_Objective_:
Transcribe the entries verbatim, from the first line through the line containing "68: 7:20 -> none", including both of those lines.

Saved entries

[Begin]

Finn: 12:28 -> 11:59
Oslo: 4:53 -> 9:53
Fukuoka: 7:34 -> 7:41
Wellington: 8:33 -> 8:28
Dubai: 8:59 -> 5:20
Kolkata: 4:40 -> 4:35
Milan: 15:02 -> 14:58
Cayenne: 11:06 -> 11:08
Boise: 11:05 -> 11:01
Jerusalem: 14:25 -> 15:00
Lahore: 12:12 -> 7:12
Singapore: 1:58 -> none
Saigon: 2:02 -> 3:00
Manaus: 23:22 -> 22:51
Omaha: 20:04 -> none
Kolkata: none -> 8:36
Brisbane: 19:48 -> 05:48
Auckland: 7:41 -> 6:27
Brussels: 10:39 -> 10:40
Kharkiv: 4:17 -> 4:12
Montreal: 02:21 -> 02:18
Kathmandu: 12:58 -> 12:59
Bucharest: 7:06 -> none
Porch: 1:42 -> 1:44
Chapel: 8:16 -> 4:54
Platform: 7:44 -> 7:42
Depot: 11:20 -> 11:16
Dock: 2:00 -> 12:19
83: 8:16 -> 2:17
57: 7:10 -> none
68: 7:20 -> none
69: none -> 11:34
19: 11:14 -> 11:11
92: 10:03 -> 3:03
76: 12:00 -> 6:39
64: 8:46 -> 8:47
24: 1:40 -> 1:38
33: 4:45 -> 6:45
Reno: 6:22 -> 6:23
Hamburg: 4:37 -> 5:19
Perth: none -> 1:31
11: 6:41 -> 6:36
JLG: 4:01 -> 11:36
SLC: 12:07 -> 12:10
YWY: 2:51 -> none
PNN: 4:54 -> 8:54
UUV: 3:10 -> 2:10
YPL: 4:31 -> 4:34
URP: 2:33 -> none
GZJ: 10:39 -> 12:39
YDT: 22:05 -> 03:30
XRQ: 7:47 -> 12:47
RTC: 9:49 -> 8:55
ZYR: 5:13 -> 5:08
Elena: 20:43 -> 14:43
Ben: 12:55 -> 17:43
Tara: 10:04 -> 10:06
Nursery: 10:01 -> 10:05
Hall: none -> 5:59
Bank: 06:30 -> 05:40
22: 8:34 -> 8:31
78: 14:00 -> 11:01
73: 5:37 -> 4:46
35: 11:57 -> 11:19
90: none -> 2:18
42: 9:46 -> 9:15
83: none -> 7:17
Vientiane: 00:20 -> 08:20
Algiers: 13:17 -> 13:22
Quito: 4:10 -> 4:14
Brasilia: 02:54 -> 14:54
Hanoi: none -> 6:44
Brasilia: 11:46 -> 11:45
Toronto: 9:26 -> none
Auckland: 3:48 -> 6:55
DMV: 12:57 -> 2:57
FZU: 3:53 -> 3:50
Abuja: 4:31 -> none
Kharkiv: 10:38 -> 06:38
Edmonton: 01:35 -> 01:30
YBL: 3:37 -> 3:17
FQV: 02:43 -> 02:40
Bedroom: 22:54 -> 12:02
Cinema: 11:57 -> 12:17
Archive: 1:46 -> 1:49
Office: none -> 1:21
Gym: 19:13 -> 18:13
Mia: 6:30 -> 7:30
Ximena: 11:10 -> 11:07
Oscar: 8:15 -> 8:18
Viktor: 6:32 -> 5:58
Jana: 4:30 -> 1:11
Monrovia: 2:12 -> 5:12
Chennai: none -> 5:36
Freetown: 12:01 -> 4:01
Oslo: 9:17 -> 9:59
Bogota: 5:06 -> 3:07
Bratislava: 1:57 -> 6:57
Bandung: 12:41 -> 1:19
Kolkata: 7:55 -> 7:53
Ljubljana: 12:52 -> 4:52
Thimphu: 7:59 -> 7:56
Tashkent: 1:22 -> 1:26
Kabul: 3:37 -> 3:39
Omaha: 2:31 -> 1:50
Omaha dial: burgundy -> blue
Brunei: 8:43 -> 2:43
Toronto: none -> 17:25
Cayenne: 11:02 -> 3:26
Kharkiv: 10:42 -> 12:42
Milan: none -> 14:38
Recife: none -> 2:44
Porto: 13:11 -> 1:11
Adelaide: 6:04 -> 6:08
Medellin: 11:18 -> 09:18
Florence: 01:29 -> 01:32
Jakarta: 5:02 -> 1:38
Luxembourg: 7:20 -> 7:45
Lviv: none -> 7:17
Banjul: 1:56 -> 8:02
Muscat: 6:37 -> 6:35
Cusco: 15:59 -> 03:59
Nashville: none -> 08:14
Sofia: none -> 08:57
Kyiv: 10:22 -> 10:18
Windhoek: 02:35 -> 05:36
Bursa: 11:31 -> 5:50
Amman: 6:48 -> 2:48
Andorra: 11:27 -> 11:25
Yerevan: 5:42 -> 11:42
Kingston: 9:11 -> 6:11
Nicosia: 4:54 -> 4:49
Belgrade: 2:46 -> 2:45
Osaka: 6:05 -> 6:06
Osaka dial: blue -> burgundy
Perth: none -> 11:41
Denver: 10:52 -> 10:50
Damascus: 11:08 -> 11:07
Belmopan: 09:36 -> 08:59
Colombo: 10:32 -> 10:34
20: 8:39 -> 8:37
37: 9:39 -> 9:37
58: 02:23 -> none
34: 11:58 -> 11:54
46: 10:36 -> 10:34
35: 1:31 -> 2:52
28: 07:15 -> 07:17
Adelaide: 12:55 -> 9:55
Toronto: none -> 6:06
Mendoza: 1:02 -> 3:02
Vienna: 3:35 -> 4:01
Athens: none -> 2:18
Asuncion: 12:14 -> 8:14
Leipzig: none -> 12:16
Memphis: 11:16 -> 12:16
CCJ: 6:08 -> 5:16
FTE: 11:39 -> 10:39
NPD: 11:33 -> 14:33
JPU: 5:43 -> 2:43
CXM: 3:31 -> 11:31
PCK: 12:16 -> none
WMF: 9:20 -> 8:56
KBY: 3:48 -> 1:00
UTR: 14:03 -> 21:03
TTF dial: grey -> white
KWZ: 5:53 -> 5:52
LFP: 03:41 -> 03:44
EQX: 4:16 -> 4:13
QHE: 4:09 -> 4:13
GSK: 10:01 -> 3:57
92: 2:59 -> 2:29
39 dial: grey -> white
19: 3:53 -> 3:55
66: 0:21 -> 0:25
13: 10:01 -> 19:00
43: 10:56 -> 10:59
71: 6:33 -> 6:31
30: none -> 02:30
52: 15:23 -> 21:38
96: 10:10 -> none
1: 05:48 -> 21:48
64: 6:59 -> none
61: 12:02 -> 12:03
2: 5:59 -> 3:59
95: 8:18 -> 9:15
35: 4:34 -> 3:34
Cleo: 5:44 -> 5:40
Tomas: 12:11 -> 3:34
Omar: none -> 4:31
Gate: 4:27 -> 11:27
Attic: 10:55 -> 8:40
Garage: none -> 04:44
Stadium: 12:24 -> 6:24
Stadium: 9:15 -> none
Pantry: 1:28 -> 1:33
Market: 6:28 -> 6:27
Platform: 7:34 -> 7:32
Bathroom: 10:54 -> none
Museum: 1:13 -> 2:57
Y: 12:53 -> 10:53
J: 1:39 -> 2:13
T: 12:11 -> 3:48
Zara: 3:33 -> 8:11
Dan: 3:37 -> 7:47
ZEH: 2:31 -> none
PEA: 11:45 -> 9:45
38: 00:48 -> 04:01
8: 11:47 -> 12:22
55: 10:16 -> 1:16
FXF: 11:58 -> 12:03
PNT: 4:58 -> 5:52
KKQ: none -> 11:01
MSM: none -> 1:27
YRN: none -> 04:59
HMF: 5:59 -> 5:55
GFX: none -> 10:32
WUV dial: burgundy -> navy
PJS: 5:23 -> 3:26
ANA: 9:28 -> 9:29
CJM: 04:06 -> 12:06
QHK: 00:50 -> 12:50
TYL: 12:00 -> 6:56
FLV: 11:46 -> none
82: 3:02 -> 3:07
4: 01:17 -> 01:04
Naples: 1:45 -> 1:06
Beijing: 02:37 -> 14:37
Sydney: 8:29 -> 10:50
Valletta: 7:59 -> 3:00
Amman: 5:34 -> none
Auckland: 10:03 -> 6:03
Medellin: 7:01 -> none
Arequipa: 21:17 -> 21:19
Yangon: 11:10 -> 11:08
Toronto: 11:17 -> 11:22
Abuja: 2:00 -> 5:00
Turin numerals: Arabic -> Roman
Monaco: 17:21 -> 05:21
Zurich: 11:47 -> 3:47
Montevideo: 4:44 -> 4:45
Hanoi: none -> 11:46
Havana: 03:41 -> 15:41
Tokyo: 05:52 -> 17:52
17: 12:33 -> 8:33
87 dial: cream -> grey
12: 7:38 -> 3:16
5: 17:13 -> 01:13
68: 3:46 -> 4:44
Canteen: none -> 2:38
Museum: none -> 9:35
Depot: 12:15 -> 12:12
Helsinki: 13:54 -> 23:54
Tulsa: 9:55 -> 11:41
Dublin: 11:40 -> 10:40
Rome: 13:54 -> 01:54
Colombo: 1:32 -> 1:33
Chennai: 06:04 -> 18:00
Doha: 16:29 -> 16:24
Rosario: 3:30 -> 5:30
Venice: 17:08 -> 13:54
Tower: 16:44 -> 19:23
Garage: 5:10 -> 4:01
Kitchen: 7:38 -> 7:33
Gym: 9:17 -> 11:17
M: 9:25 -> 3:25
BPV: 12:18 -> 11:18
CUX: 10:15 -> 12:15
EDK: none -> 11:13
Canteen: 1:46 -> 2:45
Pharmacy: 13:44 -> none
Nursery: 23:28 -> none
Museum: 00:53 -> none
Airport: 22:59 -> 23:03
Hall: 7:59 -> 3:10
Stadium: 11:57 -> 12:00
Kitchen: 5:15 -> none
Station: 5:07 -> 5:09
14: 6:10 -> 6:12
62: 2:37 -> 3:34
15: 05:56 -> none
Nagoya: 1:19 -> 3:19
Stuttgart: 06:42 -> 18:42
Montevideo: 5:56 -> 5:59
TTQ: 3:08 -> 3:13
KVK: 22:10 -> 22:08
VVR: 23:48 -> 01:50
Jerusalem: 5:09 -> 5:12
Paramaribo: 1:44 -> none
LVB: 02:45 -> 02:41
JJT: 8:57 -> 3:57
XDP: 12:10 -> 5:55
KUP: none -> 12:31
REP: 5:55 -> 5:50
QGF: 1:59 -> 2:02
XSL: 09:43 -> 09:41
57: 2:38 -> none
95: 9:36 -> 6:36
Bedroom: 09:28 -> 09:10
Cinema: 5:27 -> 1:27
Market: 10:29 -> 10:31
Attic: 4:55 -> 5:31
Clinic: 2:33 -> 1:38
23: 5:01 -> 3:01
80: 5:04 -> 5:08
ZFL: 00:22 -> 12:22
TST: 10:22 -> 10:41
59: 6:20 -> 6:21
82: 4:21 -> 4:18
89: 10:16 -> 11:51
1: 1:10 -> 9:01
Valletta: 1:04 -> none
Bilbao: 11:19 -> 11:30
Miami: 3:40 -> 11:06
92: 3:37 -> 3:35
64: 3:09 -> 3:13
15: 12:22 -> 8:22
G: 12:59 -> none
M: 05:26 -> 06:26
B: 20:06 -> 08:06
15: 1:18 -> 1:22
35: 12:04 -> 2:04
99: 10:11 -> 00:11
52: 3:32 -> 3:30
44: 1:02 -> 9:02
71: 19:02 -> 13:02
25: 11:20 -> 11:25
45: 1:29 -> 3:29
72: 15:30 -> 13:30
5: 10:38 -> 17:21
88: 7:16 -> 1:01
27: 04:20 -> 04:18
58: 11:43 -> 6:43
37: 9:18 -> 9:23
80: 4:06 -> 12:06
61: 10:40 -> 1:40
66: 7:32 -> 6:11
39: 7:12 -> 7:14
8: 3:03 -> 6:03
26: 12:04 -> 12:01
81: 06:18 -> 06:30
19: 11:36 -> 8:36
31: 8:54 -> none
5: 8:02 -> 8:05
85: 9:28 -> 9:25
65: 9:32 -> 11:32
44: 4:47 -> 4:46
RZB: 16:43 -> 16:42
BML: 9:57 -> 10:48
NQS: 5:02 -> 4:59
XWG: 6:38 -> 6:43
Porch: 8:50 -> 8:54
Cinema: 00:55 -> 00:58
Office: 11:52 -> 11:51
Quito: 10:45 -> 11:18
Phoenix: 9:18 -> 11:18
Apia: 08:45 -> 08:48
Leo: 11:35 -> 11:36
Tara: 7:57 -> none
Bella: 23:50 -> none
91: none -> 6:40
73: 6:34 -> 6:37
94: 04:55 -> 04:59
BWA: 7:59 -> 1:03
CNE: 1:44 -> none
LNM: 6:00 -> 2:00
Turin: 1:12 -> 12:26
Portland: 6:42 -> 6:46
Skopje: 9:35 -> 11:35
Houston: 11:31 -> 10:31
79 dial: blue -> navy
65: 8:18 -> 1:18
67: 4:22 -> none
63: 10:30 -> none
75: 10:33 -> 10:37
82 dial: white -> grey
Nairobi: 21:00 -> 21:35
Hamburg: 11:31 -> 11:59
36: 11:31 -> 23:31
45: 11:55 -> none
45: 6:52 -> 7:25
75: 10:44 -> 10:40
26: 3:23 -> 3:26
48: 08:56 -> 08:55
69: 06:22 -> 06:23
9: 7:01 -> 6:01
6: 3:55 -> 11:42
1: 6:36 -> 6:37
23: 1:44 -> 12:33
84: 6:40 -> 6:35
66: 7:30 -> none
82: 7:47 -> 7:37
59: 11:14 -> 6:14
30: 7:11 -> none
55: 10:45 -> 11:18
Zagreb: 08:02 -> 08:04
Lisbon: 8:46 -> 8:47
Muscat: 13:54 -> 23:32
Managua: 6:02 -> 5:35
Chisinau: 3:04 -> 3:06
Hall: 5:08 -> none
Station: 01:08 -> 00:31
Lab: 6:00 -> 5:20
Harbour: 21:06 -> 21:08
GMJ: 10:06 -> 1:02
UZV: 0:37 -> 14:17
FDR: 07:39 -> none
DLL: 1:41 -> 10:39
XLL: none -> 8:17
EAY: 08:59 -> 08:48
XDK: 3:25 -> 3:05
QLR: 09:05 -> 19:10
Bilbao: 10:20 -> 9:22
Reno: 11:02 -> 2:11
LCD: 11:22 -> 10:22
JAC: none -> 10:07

[End]

_Response to this exercise_:
Finn: 12:28 -> 11:59
Oslo: 4:53 -> 9:53
Fukuoka: 7:34 -> 7:41
Wellington: 8:33 -> 8:28
Dubai: 8:59 -> 5:20
Kolkata: 4:40 -> 4:35
Milan: 15:02 -> 14:58
Cayenne: 11:06 -> 11:08
Boise: 11:05 -> 11:01
Jerusalem: 14:25 -> 15:00
Lahore: 12:12 -> 7:12
Singapore: 1:58 -> none
Saigon: 2:02 -> 3:00
Manaus: 23:22 -> 22:51
Omaha: 20:04 -> none
Kolkata: none -> 8:36
Brisbane: 19:48 -> 05:48
Auckland: 7:41 -> 6:27
Brussels: 10:39 -> 10:40
Kharkiv: 4:17 -> 4:12
Montreal: 02:21 -> 02:18
Kathmandu: 12:58 -> 12:59
Bucharest: 7:06 -> none
Porch: 1:42 -> 1:44
Chapel: 8:16 -> 4:54
Platform: 7:44 -> 7:42
Depot: 11:20 -> 11:16
Dock: 2:00 -> 12:19
83: 8:16 -> 2:17
57: 7:10 -> none
68: 7:20 -> none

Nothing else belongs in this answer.